Reproduce the records word for word, apart from the images they contain.

━━━━

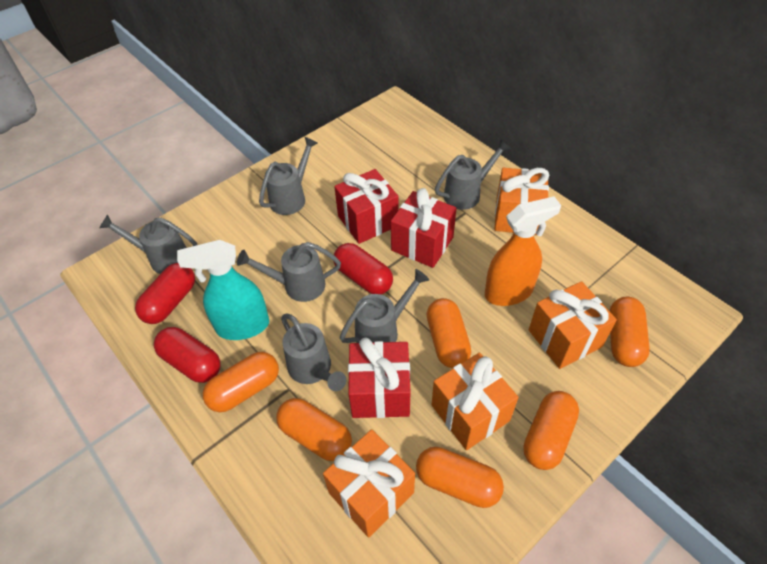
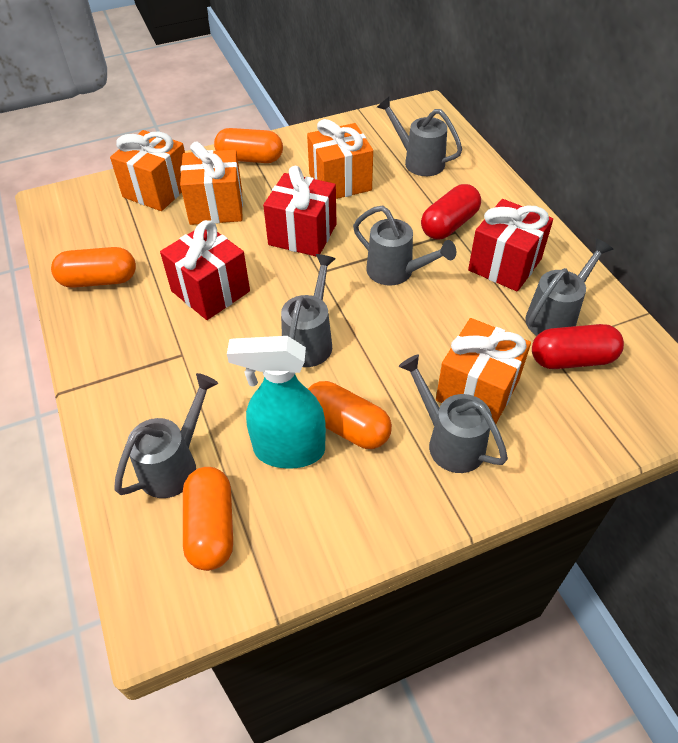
orange capsule: 6 -> 4
orange spray bottle: 1 -> 0
red capsule: 3 -> 2

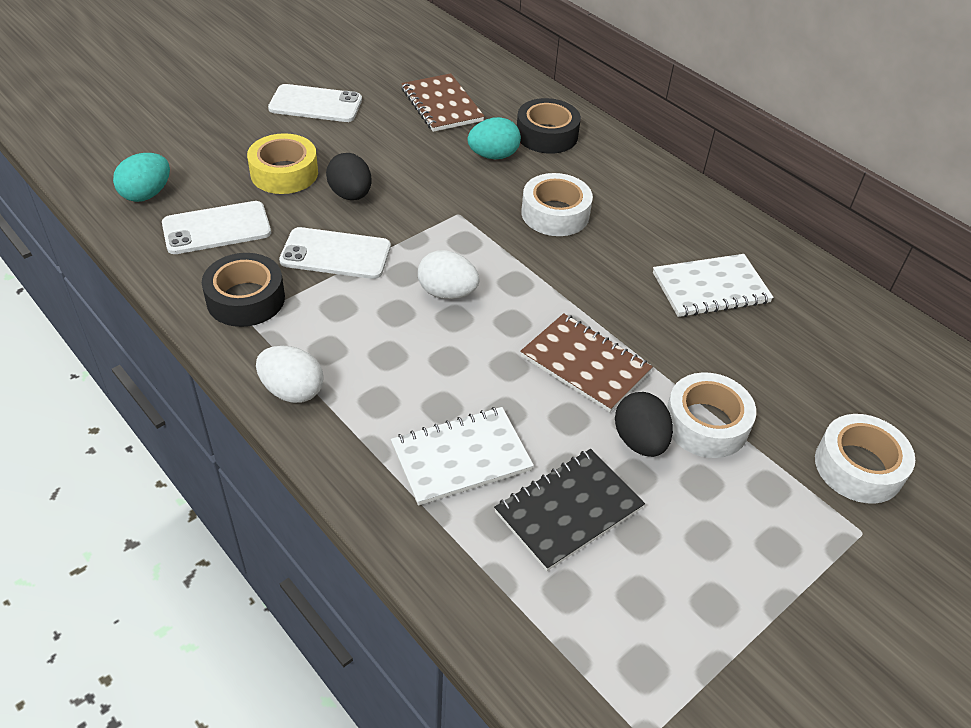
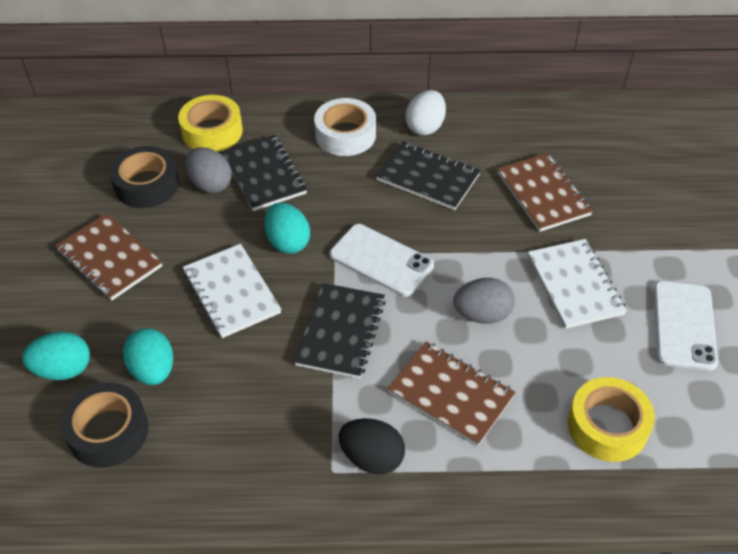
black egg: 2 -> 1
black notebook: 1 -> 3
brown notebook: 2 -> 3
grey egg: 0 -> 2
turquoise egg: 2 -> 3
white egg: 2 -> 1
white phone: 3 -> 2
white tape: 3 -> 1
yellow tape: 1 -> 2

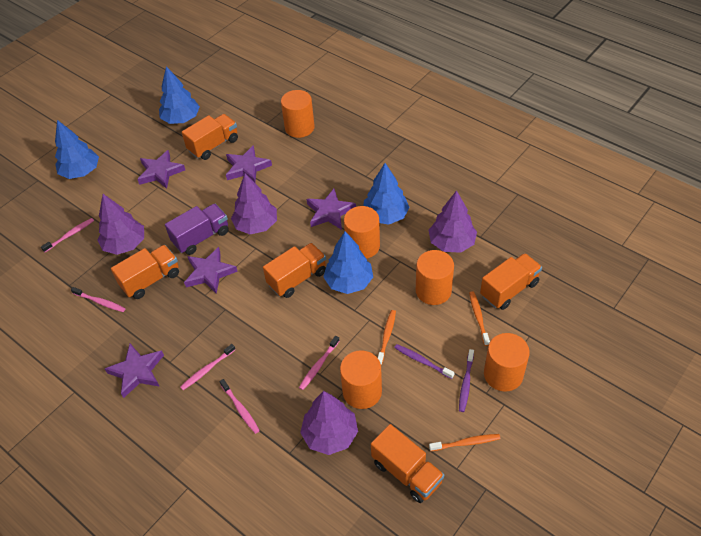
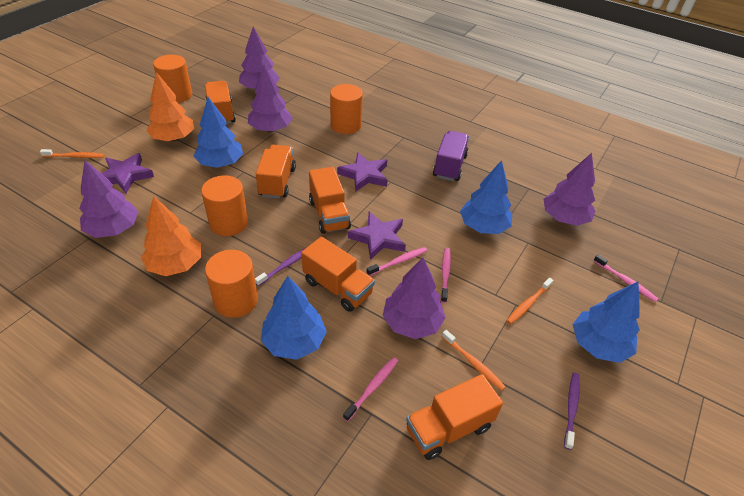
orange cylinder: 5 -> 4
orange tree: 0 -> 2
pink toothbrush: 5 -> 4
purple star: 5 -> 3
purple tree: 4 -> 5

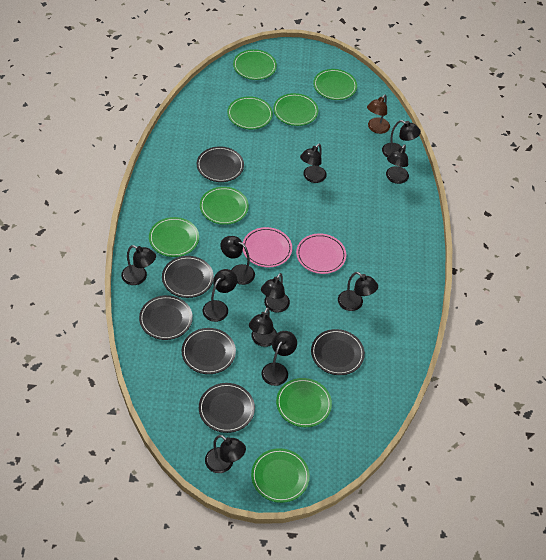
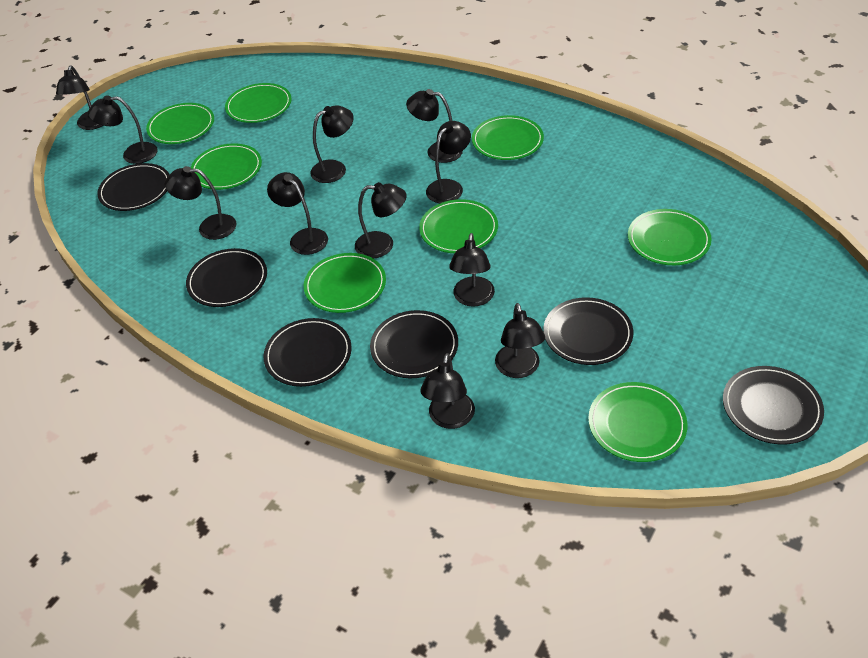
brown lamp: 1 -> 0
pink plate: 2 -> 0

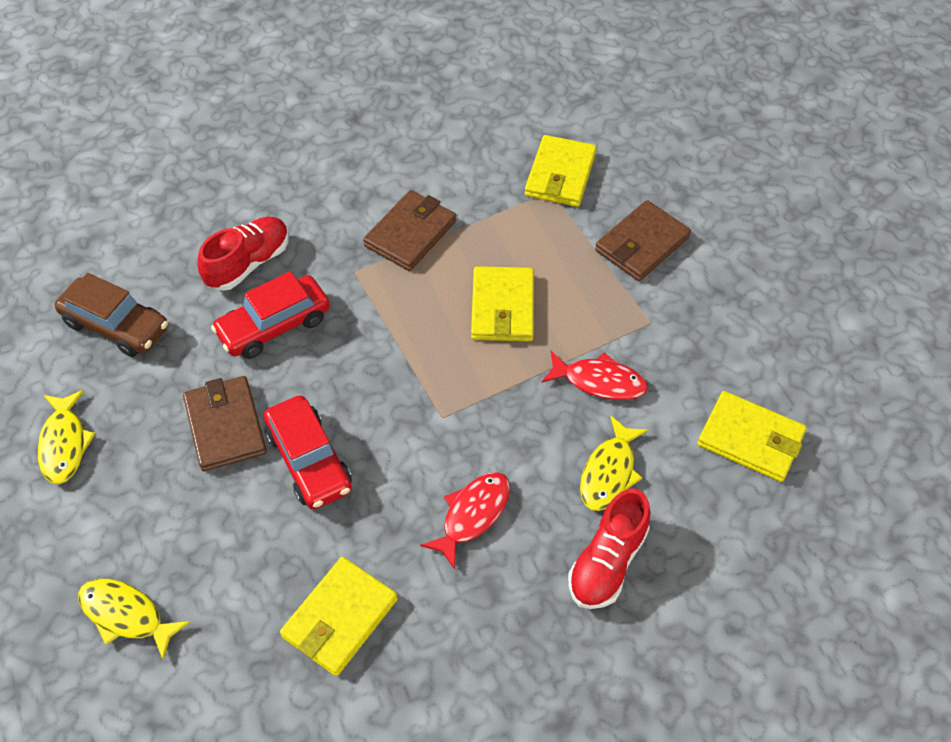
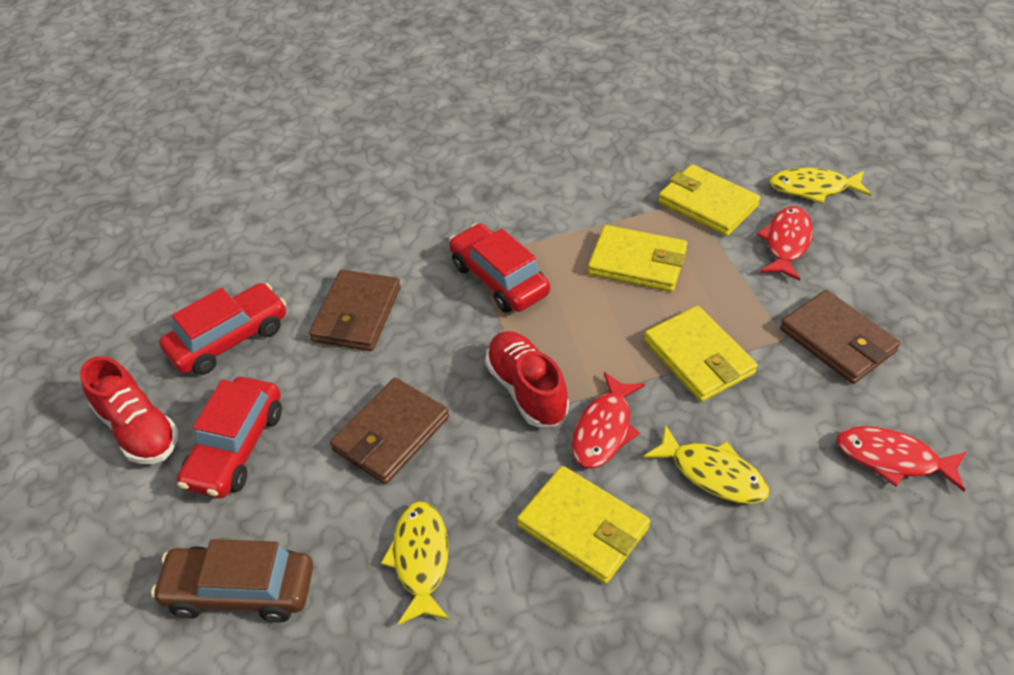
red car: 2 -> 3
red fish: 2 -> 3

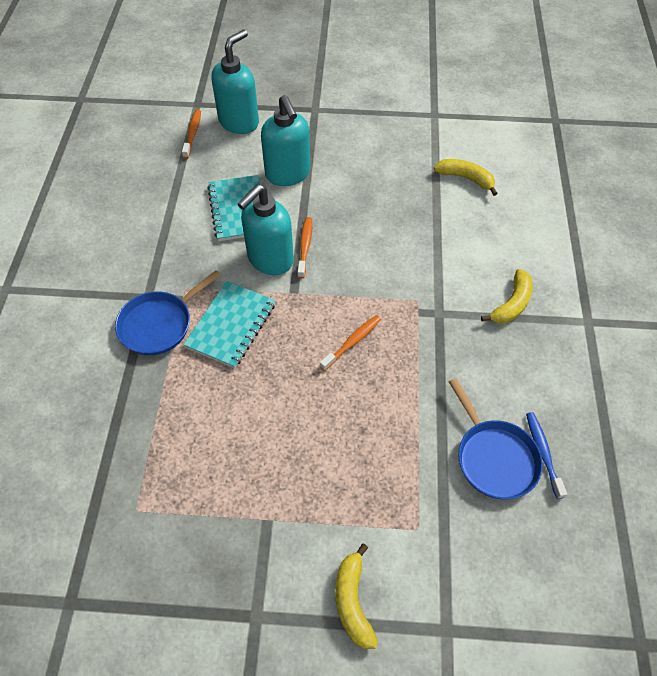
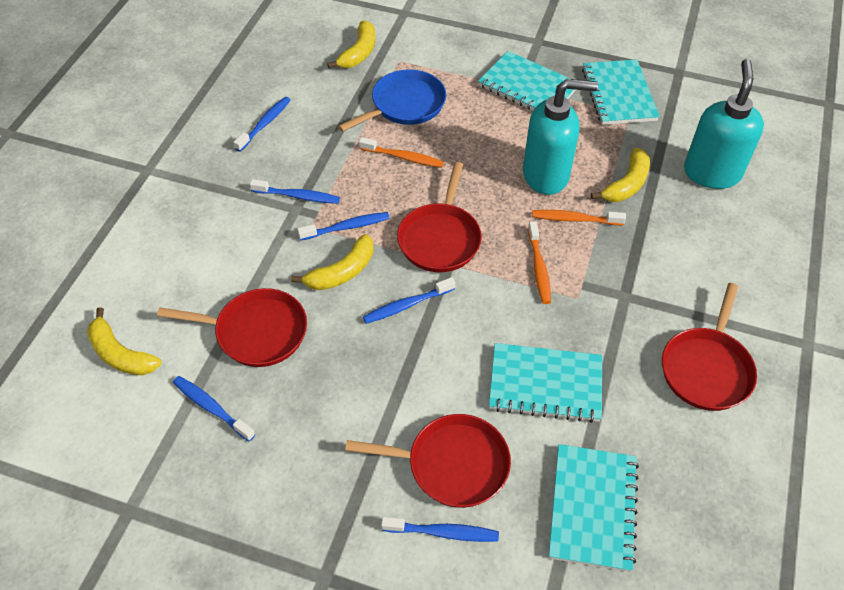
blue pan: 2 -> 1
blue toothbrush: 1 -> 6
red pan: 0 -> 4
turquoise notebook: 2 -> 4
turquoise soap dispenser: 3 -> 2
yellow banana: 3 -> 4

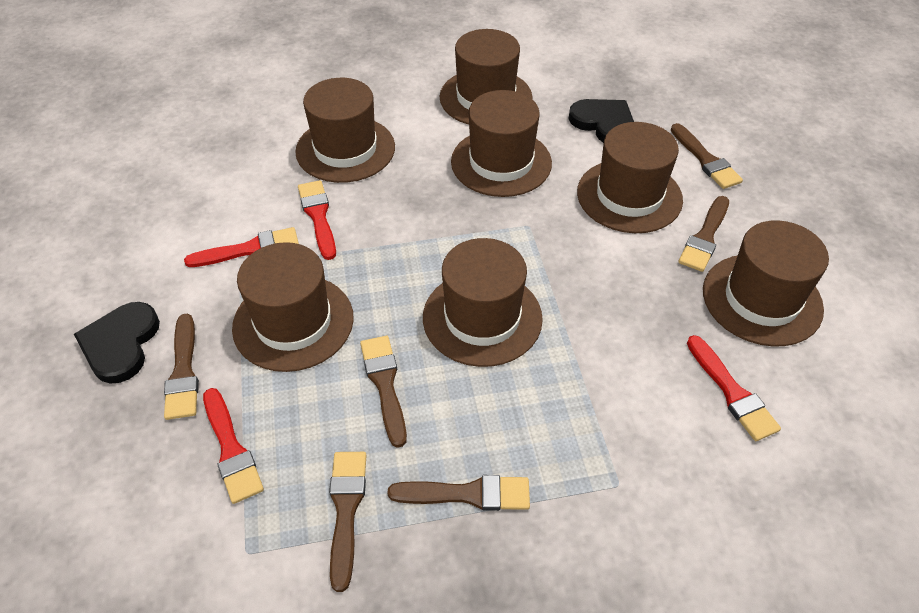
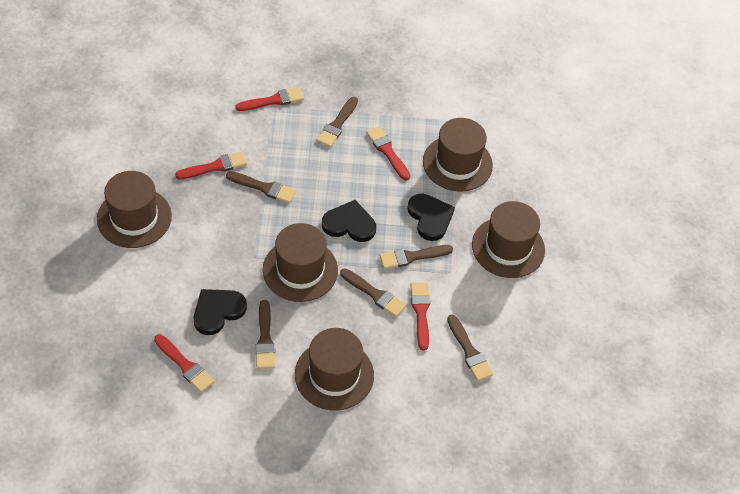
black heart: 2 -> 3
brown hat: 7 -> 5
red brush: 4 -> 5

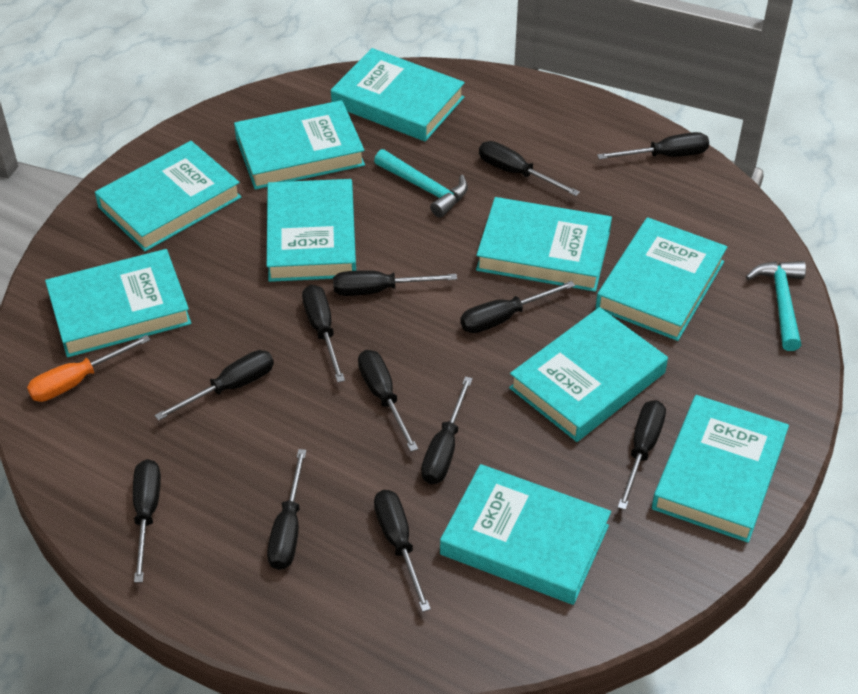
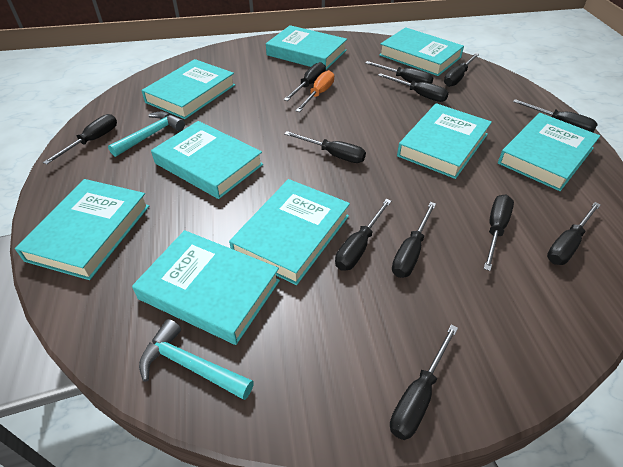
turquoise book: 10 -> 9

━━━━

**WRITTEN RESPONSE:**
orange capsule: 6 -> 4
orange spray bottle: 1 -> 0
red capsule: 3 -> 2

black egg: 2 -> 1
black notebook: 1 -> 3
brown notebook: 2 -> 3
grey egg: 0 -> 2
turquoise egg: 2 -> 3
white egg: 2 -> 1
white phone: 3 -> 2
white tape: 3 -> 1
yellow tape: 1 -> 2

orange cylinder: 5 -> 4
orange tree: 0 -> 2
pink toothbrush: 5 -> 4
purple star: 5 -> 3
purple tree: 4 -> 5

brown lamp: 1 -> 0
pink plate: 2 -> 0

red car: 2 -> 3
red fish: 2 -> 3

blue pan: 2 -> 1
blue toothbrush: 1 -> 6
red pan: 0 -> 4
turquoise notebook: 2 -> 4
turquoise soap dispenser: 3 -> 2
yellow banana: 3 -> 4

black heart: 2 -> 3
brown hat: 7 -> 5
red brush: 4 -> 5

turquoise book: 10 -> 9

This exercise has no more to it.